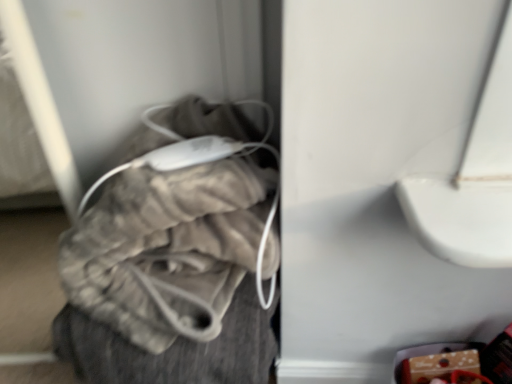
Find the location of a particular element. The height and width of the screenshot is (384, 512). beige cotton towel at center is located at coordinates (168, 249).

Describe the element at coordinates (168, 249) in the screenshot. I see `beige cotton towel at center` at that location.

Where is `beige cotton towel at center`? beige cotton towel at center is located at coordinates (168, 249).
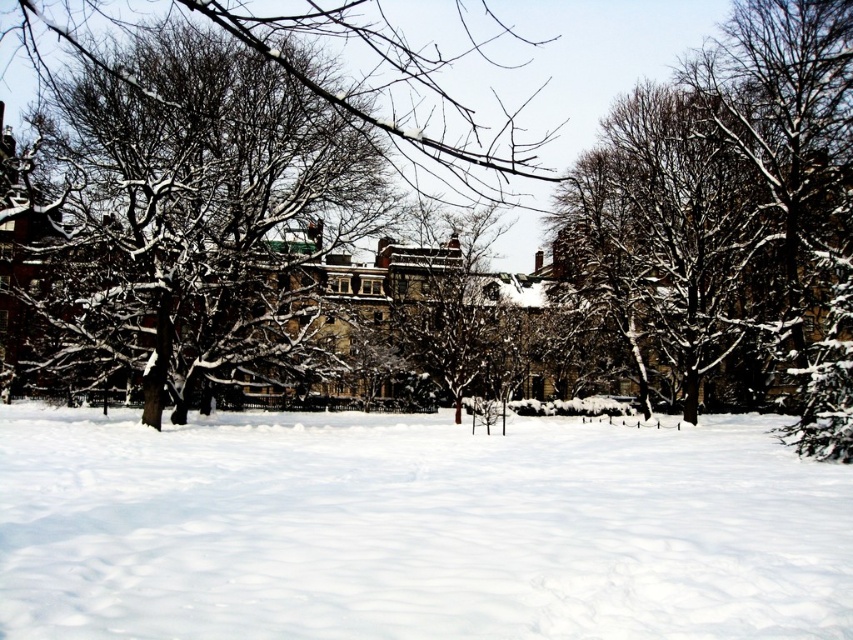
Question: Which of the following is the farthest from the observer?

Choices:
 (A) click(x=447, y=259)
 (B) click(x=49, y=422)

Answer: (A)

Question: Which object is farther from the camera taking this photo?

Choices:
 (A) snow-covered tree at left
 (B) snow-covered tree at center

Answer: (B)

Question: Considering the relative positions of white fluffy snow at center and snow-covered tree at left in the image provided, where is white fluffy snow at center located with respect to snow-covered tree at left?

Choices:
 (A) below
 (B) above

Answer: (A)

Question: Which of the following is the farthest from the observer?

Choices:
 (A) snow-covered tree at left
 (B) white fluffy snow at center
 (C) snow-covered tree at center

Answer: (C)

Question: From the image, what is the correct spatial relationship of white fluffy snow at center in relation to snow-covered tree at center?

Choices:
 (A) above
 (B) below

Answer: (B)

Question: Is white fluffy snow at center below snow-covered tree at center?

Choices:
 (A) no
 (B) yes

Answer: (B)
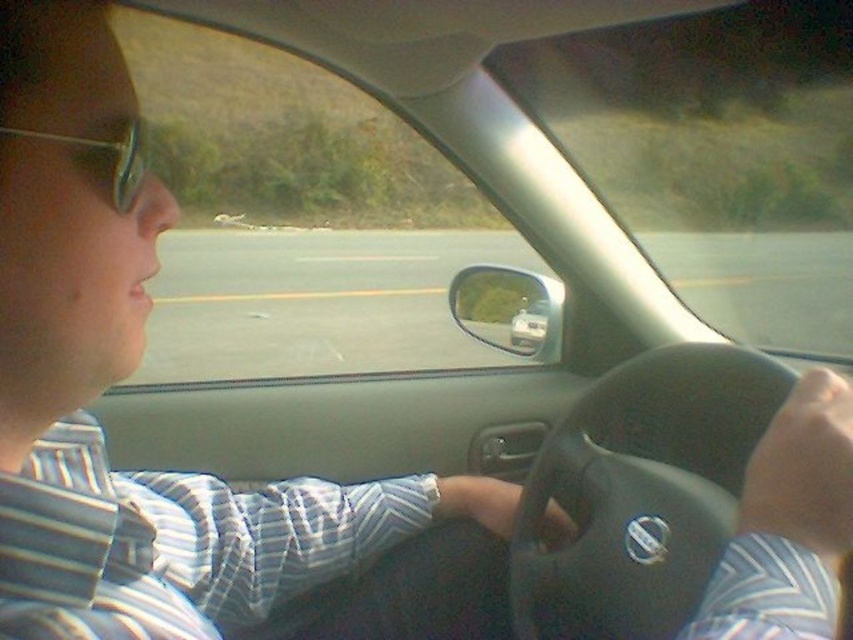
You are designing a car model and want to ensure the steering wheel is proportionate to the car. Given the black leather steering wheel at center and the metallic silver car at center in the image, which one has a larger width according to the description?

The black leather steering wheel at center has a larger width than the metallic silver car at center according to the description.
-.-.-
- WHAT NEEDS TO BE DONE: Please rewrite the whole listing above with every "snow-covered tree" changed to "pine tree" and nothing else altered. Leave the pictures out of your version.

- ANSWER TO THE EXERCISE:
Find the location of a particular element. The height and width of the screenshot is (384, 512). beige cotton towel at center is located at coordinates (168, 249).

Describe the element at coordinates (168, 249) in the screenshot. I see `beige cotton towel at center` at that location.

Where is `beige cotton towel at center`? beige cotton towel at center is located at coordinates (168, 249).
Question: Which of the following is the farthest from the observer?

Choices:
 (A) click(x=447, y=259)
 (B) click(x=49, y=422)

Answer: (A)

Question: Which object is farther from the camera taking this photo?

Choices:
 (A) pine tree at left
 (B) pine tree at center

Answer: (B)

Question: Considering the relative positions of white fluffy snow at center and pine tree at left in the image provided, where is white fluffy snow at center located with respect to pine tree at left?

Choices:
 (A) below
 (B) above

Answer: (A)

Question: Which of the following is the farthest from the observer?

Choices:
 (A) pine tree at left
 (B) white fluffy snow at center
 (C) pine tree at center

Answer: (C)

Question: From the image, what is the correct spatial relationship of white fluffy snow at center in relation to pine tree at center?

Choices:
 (A) above
 (B) below

Answer: (B)

Question: Is white fluffy snow at center below pine tree at center?

Choices:
 (A) no
 (B) yes

Answer: (B)
You are designing a car model and want to ensure the steering wheel is proportionate to the car. Given the black leather steering wheel at center and the metallic silver car at center in the image, which one has a larger width according to the description?

The black leather steering wheel at center has a larger width than the metallic silver car at center according to the description.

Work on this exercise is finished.